## Work instructions:
All that is needed is the number of lines in the records that contain the word "VEXT", stated without anything else.

════════════════

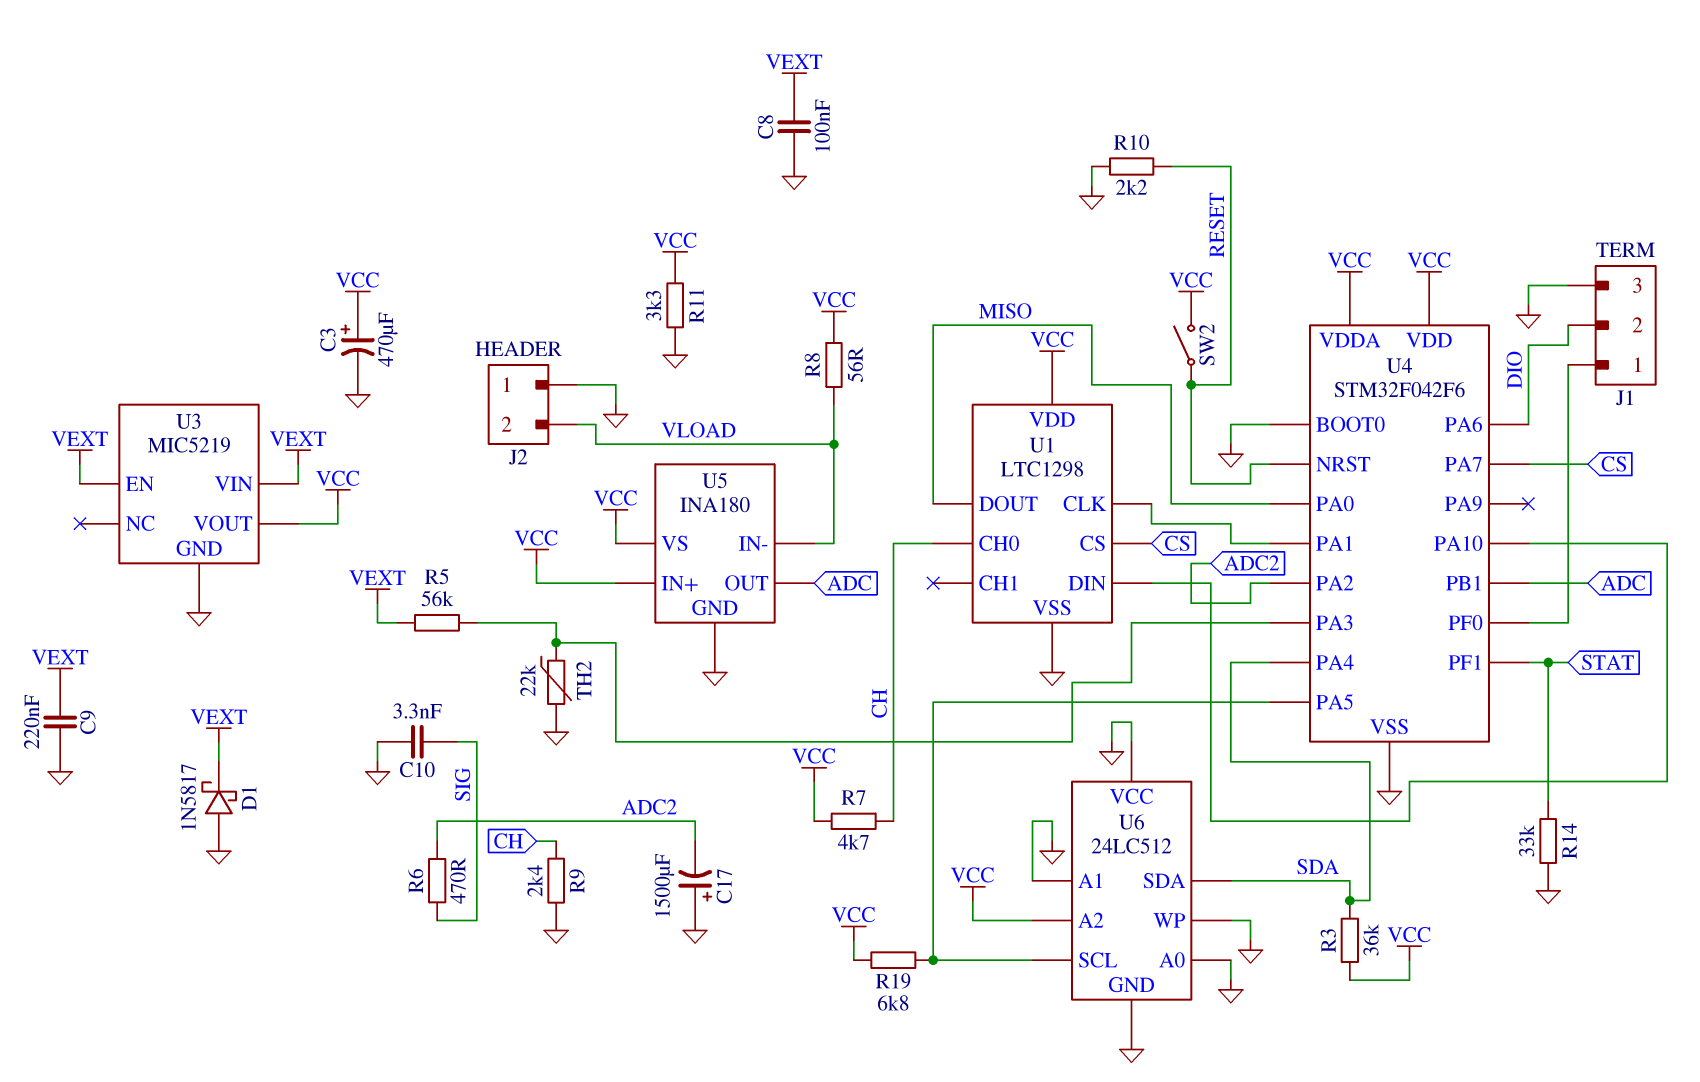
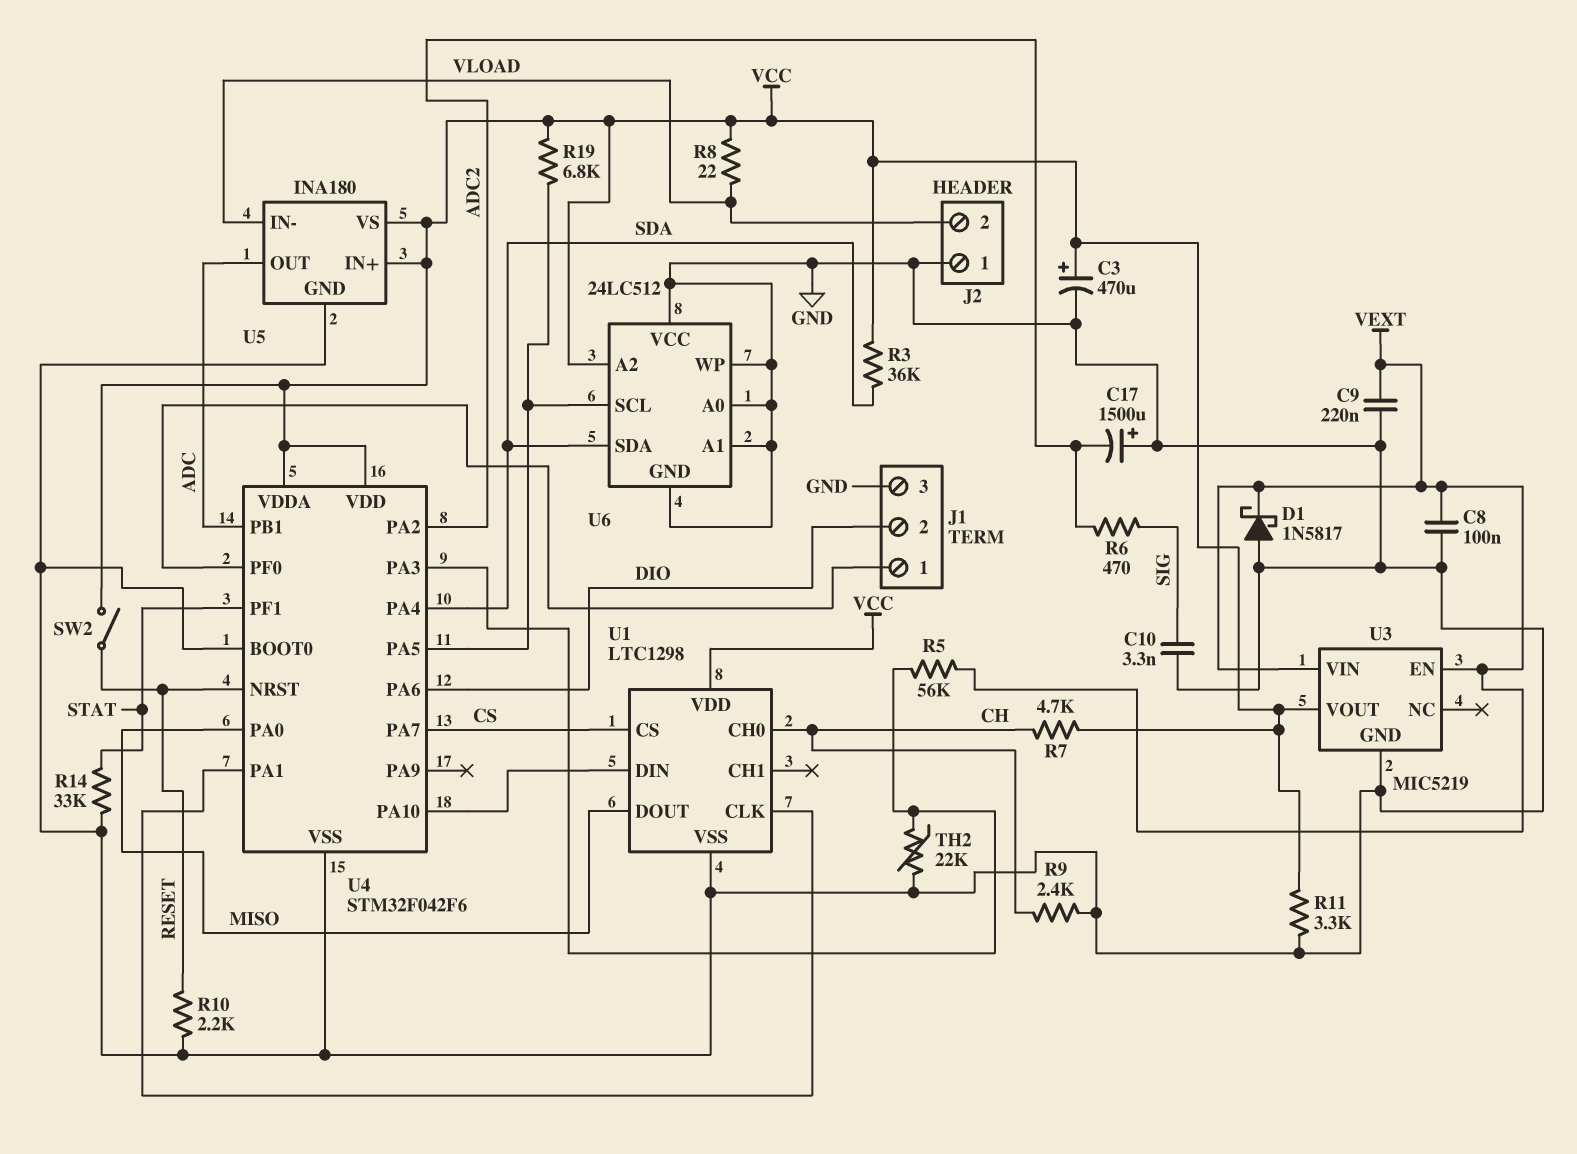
R8: 56 (VCC, VLOAD) -> 22 (VCC, VLOAD)

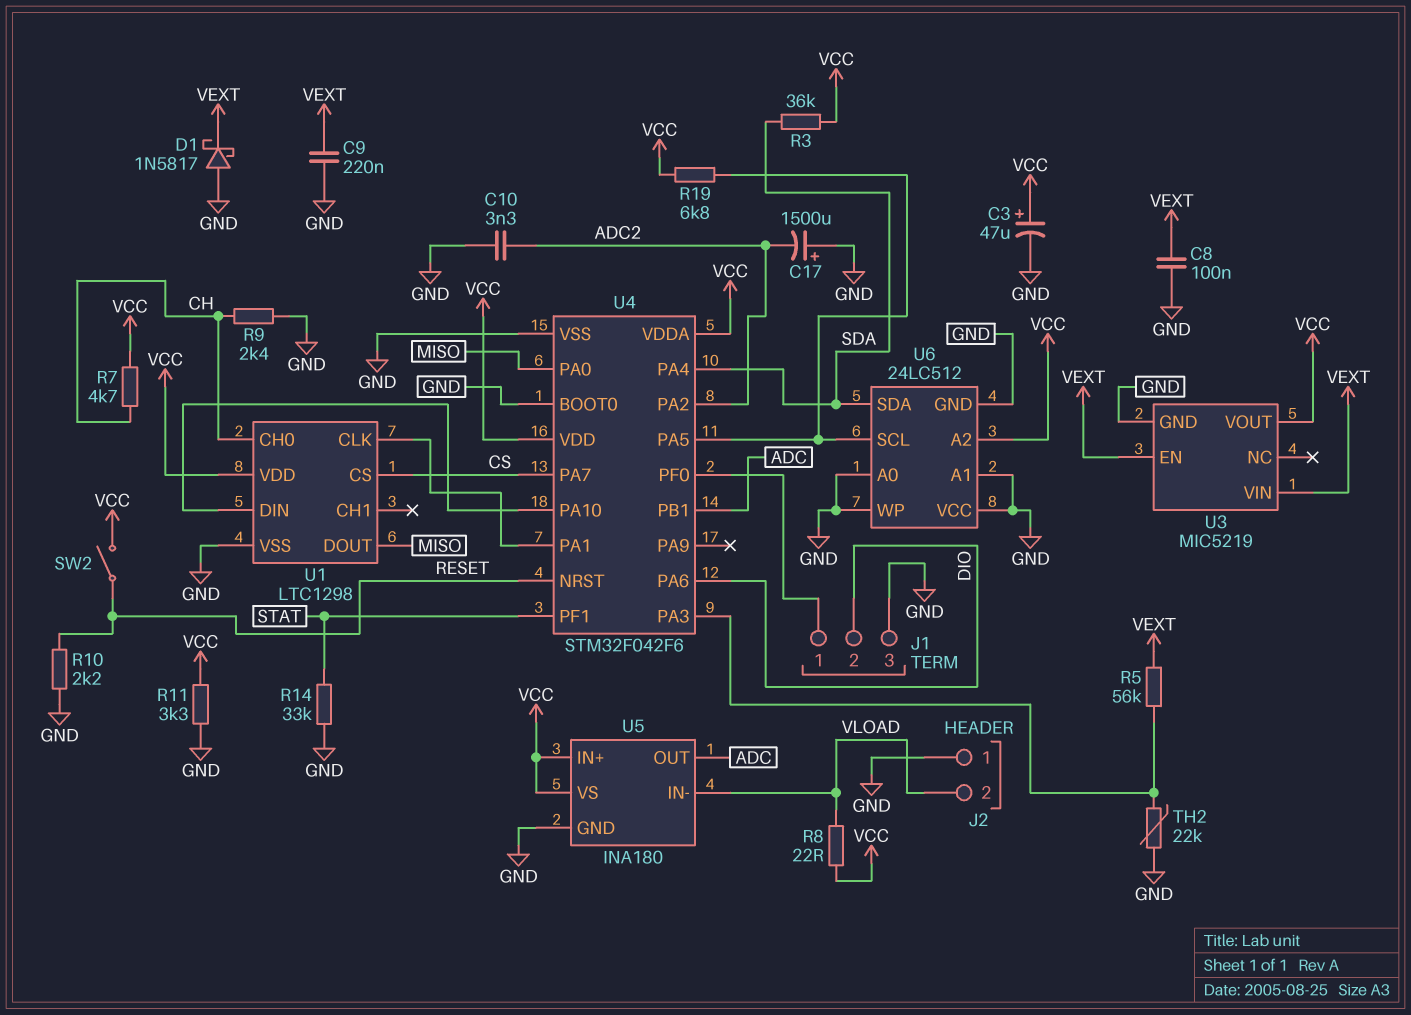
C3: 470uF (plus VCC, minus GND) -> 47uF (plus VCC, minus GND)
C10: 3.3nF (GND, SIG) -> 3.3nF (ADC2, GND)
R6: 470 (ADC2, SIG) -> none

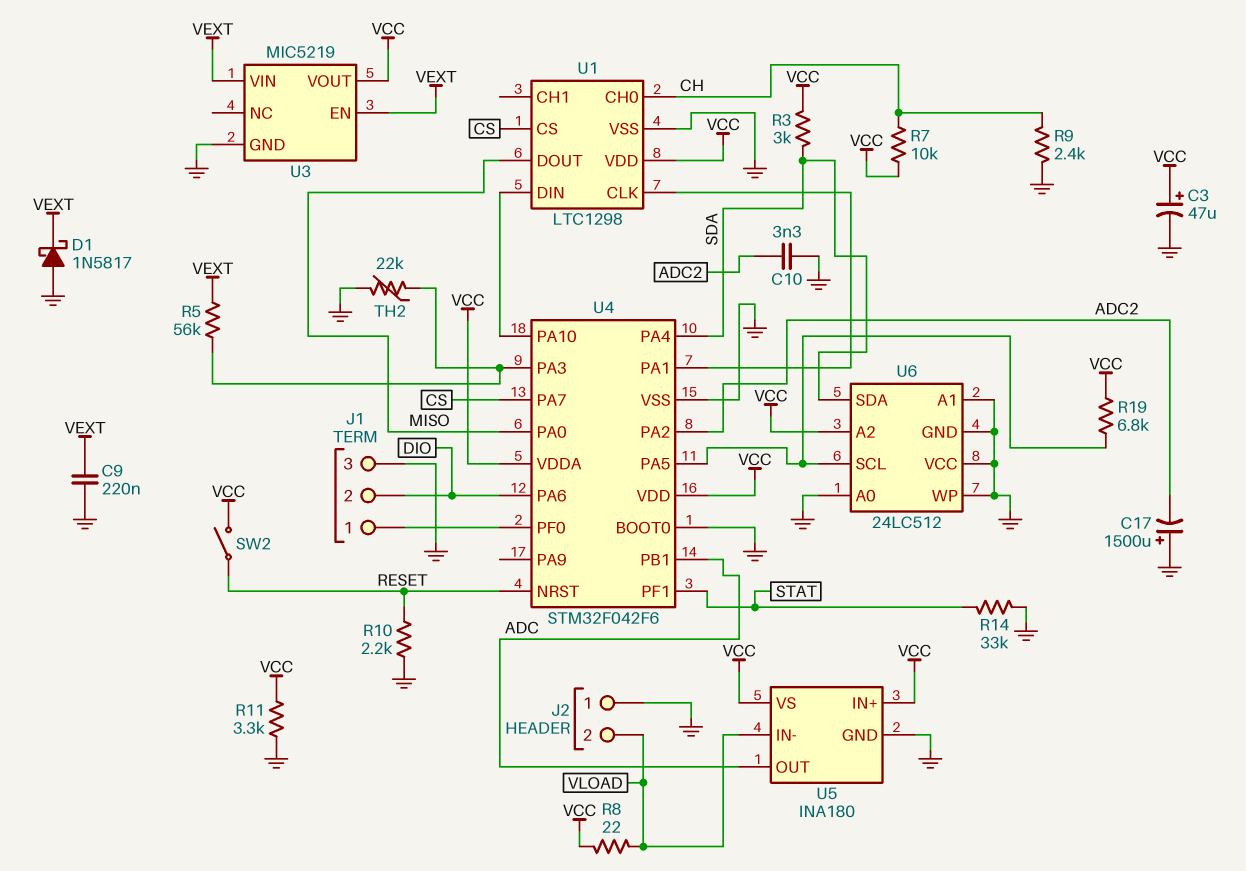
C8: 100nF (GND, VEXT) -> none
R3: 36k (SDA, VCC) -> 3k (SDA, VCC)
R7: 4.7k (CH, VCC) -> 10k (CH, VCC)

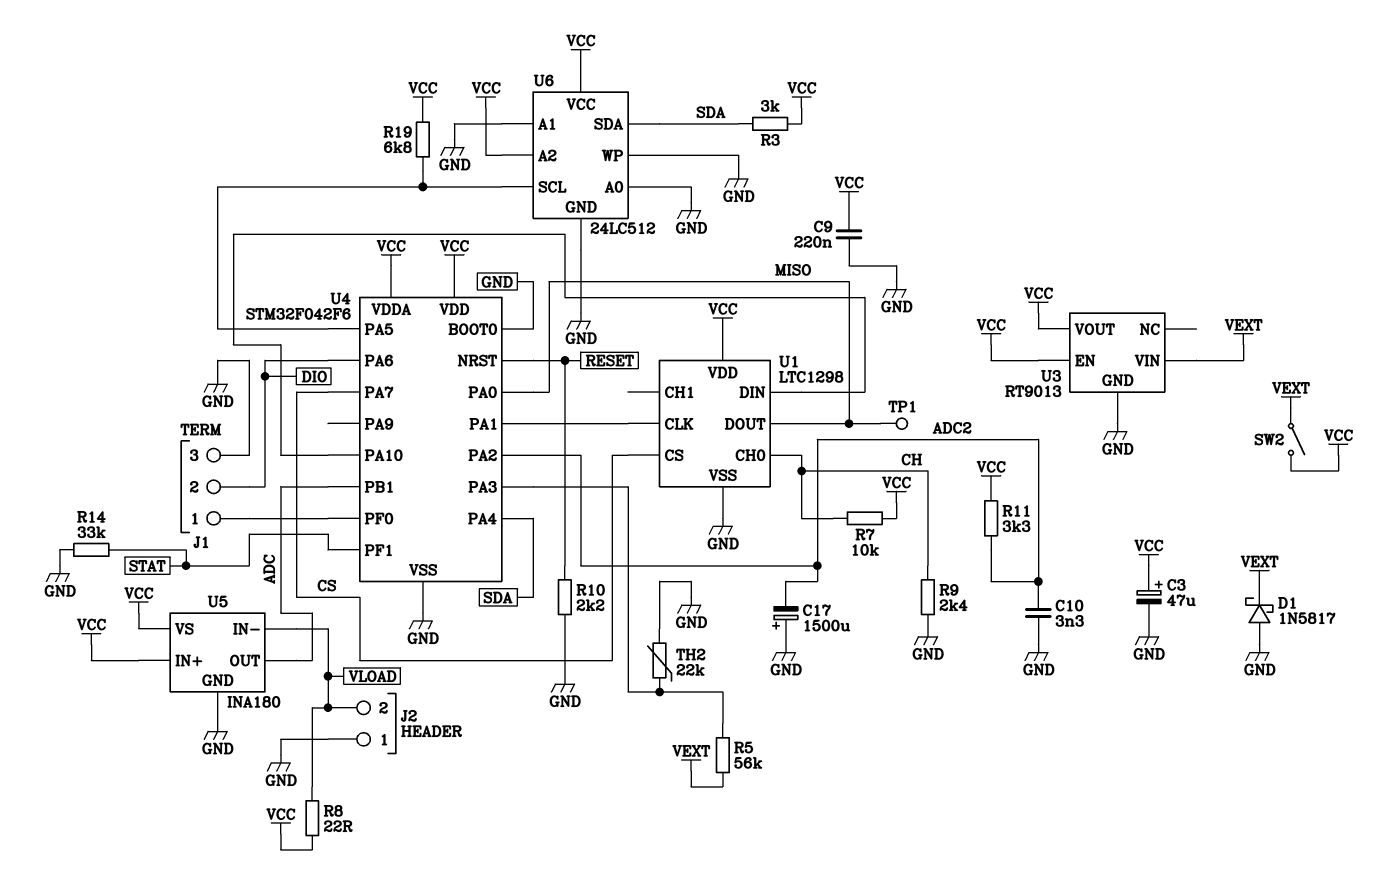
C9: 220nF (GND, VEXT) -> 220nF (GND, VCC)
R11: 3.3k (GND, VCC) -> 3.3k (ADC2, VCC)
SW2: switch (RESET, VCC) -> switch (VCC, VEXT)
TP1: none -> test point (MISO)
U3: MIC5219 -> RT9013
U3 pin EN: VEXT -> VCC
U6 pin VCC: GND -> VCC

════════════════

## Worked solution:
4